[Object correspondence data]
--

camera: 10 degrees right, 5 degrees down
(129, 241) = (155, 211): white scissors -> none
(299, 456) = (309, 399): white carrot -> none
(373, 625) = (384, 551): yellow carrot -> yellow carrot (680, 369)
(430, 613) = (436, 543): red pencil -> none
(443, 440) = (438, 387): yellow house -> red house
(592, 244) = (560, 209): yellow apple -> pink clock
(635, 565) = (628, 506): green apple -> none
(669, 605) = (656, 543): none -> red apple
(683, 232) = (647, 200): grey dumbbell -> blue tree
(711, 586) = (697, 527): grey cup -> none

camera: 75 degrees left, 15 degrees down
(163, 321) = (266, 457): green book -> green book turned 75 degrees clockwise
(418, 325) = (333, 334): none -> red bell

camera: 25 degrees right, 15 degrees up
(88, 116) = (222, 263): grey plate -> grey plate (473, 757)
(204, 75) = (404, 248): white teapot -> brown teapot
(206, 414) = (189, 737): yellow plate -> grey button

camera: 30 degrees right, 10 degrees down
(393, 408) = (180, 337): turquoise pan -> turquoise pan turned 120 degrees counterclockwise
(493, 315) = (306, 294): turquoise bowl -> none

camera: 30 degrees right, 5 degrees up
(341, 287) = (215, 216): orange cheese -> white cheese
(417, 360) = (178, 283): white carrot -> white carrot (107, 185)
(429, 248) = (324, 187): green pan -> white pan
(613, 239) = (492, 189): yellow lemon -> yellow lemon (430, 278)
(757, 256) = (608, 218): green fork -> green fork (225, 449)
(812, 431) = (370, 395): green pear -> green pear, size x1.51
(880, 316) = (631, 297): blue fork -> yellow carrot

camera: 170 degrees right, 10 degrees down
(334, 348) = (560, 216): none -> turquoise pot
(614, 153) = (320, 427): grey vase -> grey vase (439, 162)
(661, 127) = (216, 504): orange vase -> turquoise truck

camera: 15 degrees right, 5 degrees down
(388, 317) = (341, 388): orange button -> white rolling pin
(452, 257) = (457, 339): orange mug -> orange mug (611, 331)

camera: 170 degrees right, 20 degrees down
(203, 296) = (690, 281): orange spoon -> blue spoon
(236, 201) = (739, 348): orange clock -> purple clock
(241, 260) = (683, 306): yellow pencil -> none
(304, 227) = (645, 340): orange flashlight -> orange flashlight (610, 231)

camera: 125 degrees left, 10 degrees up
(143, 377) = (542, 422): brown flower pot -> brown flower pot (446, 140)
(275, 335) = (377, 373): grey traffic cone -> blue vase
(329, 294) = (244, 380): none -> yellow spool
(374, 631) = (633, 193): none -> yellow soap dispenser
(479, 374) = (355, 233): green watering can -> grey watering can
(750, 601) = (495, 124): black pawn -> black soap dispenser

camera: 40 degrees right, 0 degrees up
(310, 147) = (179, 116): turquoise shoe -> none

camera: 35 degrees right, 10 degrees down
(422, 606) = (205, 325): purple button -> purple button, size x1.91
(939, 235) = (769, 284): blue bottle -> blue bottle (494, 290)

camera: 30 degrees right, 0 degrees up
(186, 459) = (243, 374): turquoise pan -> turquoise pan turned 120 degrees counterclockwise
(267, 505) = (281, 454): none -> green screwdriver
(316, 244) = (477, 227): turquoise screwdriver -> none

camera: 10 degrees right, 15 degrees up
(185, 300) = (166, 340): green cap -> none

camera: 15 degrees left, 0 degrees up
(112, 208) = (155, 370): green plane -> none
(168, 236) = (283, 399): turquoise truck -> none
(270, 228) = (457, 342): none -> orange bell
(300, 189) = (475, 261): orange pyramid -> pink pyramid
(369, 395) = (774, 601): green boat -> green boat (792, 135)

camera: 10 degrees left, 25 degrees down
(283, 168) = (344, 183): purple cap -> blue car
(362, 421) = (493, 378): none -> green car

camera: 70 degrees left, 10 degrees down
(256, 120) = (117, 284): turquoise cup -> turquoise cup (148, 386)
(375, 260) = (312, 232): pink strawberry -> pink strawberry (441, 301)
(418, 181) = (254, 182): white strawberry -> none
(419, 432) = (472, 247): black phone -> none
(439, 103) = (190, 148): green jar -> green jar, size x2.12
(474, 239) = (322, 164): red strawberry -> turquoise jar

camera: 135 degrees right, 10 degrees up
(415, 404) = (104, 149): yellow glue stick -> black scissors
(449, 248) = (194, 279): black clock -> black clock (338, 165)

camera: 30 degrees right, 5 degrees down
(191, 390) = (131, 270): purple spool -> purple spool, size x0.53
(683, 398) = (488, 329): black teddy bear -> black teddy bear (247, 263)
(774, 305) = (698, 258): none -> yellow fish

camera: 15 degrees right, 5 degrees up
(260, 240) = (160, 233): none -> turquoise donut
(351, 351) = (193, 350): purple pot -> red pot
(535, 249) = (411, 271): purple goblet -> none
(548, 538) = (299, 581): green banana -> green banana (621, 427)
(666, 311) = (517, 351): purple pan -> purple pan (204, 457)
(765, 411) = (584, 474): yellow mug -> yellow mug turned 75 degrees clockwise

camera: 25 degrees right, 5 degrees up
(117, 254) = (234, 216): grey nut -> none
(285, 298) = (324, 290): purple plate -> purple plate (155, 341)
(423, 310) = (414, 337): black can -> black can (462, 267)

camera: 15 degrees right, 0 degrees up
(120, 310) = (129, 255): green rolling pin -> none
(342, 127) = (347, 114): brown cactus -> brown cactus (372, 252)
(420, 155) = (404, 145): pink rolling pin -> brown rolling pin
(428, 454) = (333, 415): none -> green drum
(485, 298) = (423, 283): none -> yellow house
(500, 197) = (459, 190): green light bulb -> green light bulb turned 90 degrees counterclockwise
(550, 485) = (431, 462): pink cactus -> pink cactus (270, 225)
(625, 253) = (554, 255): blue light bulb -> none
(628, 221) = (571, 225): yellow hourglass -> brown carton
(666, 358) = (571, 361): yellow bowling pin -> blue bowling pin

--

### AIM OF THE EXERCISE:
Recopy the entries above in their entirety, exactly.

### RESPONSE TO THE EXERCISE:
camera: 10 degrees right, 5 degrees down
(129, 241) = (155, 211): white scissors -> none
(299, 456) = (309, 399): white carrot -> none
(373, 625) = (384, 551): yellow carrot -> yellow carrot (680, 369)
(430, 613) = (436, 543): red pencil -> none
(443, 440) = (438, 387): yellow house -> red house
(592, 244) = (560, 209): yellow apple -> pink clock
(635, 565) = (628, 506): green apple -> none
(669, 605) = (656, 543): none -> red apple
(683, 232) = (647, 200): grey dumbbell -> blue tree
(711, 586) = (697, 527): grey cup -> none

camera: 75 degrees left, 15 degrees down
(163, 321) = (266, 457): green book -> green book turned 75 degrees clockwise
(418, 325) = (333, 334): none -> red bell

camera: 25 degrees right, 15 degrees up
(88, 116) = (222, 263): grey plate -> grey plate (473, 757)
(204, 75) = (404, 248): white teapot -> brown teapot
(206, 414) = (189, 737): yellow plate -> grey button

camera: 30 degrees right, 10 degrees down
(393, 408) = (180, 337): turquoise pan -> turquoise pan turned 120 degrees counterclockwise
(493, 315) = (306, 294): turquoise bowl -> none

camera: 30 degrees right, 5 degrees up
(341, 287) = (215, 216): orange cheese -> white cheese
(417, 360) = (178, 283): white carrot -> white carrot (107, 185)
(429, 248) = (324, 187): green pan -> white pan
(613, 239) = (492, 189): yellow lemon -> yellow lemon (430, 278)
(757, 256) = (608, 218): green fork -> green fork (225, 449)
(812, 431) = (370, 395): green pear -> green pear, size x1.51
(880, 316) = (631, 297): blue fork -> yellow carrot

camera: 170 degrees right, 10 degrees down
(334, 348) = (560, 216): none -> turquoise pot
(614, 153) = (320, 427): grey vase -> grey vase (439, 162)
(661, 127) = (216, 504): orange vase -> turquoise truck

camera: 15 degrees right, 5 degrees down
(388, 317) = (341, 388): orange button -> white rolling pin
(452, 257) = (457, 339): orange mug -> orange mug (611, 331)

camera: 170 degrees right, 20 degrees down
(203, 296) = (690, 281): orange spoon -> blue spoon
(236, 201) = (739, 348): orange clock -> purple clock
(241, 260) = (683, 306): yellow pencil -> none
(304, 227) = (645, 340): orange flashlight -> orange flashlight (610, 231)

camera: 125 degrees left, 10 degrees up
(143, 377) = (542, 422): brown flower pot -> brown flower pot (446, 140)
(275, 335) = (377, 373): grey traffic cone -> blue vase
(329, 294) = (244, 380): none -> yellow spool
(374, 631) = (633, 193): none -> yellow soap dispenser
(479, 374) = (355, 233): green watering can -> grey watering can
(750, 601) = (495, 124): black pawn -> black soap dispenser

camera: 40 degrees right, 0 degrees up
(310, 147) = (179, 116): turquoise shoe -> none

camera: 35 degrees right, 10 degrees down
(422, 606) = (205, 325): purple button -> purple button, size x1.91
(939, 235) = (769, 284): blue bottle -> blue bottle (494, 290)

camera: 30 degrees right, 0 degrees up
(186, 459) = (243, 374): turquoise pan -> turquoise pan turned 120 degrees counterclockwise
(267, 505) = (281, 454): none -> green screwdriver
(316, 244) = (477, 227): turquoise screwdriver -> none

camera: 10 degrees right, 15 degrees up
(185, 300) = (166, 340): green cap -> none

camera: 15 degrees left, 0 degrees up
(112, 208) = (155, 370): green plane -> none
(168, 236) = (283, 399): turquoise truck -> none
(270, 228) = (457, 342): none -> orange bell
(300, 189) = (475, 261): orange pyramid -> pink pyramid
(369, 395) = (774, 601): green boat -> green boat (792, 135)

camera: 10 degrees left, 25 degrees down
(283, 168) = (344, 183): purple cap -> blue car
(362, 421) = (493, 378): none -> green car

camera: 70 degrees left, 10 degrees down
(256, 120) = (117, 284): turquoise cup -> turquoise cup (148, 386)
(375, 260) = (312, 232): pink strawberry -> pink strawberry (441, 301)
(418, 181) = (254, 182): white strawberry -> none
(419, 432) = (472, 247): black phone -> none
(439, 103) = (190, 148): green jar -> green jar, size x2.12
(474, 239) = (322, 164): red strawberry -> turquoise jar

camera: 135 degrees right, 10 degrees up
(415, 404) = (104, 149): yellow glue stick -> black scissors
(449, 248) = (194, 279): black clock -> black clock (338, 165)

camera: 30 degrees right, 5 degrees down
(191, 390) = (131, 270): purple spool -> purple spool, size x0.53
(683, 398) = (488, 329): black teddy bear -> black teddy bear (247, 263)
(774, 305) = (698, 258): none -> yellow fish

camera: 15 degrees right, 5 degrees up
(260, 240) = (160, 233): none -> turquoise donut
(351, 351) = (193, 350): purple pot -> red pot
(535, 249) = (411, 271): purple goblet -> none
(548, 538) = (299, 581): green banana -> green banana (621, 427)
(666, 311) = (517, 351): purple pan -> purple pan (204, 457)
(765, 411) = (584, 474): yellow mug -> yellow mug turned 75 degrees clockwise

camera: 25 degrees right, 5 degrees up
(117, 254) = (234, 216): grey nut -> none
(285, 298) = (324, 290): purple plate -> purple plate (155, 341)
(423, 310) = (414, 337): black can -> black can (462, 267)

camera: 15 degrees right, 0 degrees up
(120, 310) = (129, 255): green rolling pin -> none
(342, 127) = (347, 114): brown cactus -> brown cactus (372, 252)
(420, 155) = (404, 145): pink rolling pin -> brown rolling pin
(428, 454) = (333, 415): none -> green drum
(485, 298) = (423, 283): none -> yellow house
(500, 197) = (459, 190): green light bulb -> green light bulb turned 90 degrees counterclockwise
(550, 485) = (431, 462): pink cactus -> pink cactus (270, 225)
(625, 253) = (554, 255): blue light bulb -> none
(628, 221) = (571, 225): yellow hourglass -> brown carton
(666, 358) = (571, 361): yellow bowling pin -> blue bowling pin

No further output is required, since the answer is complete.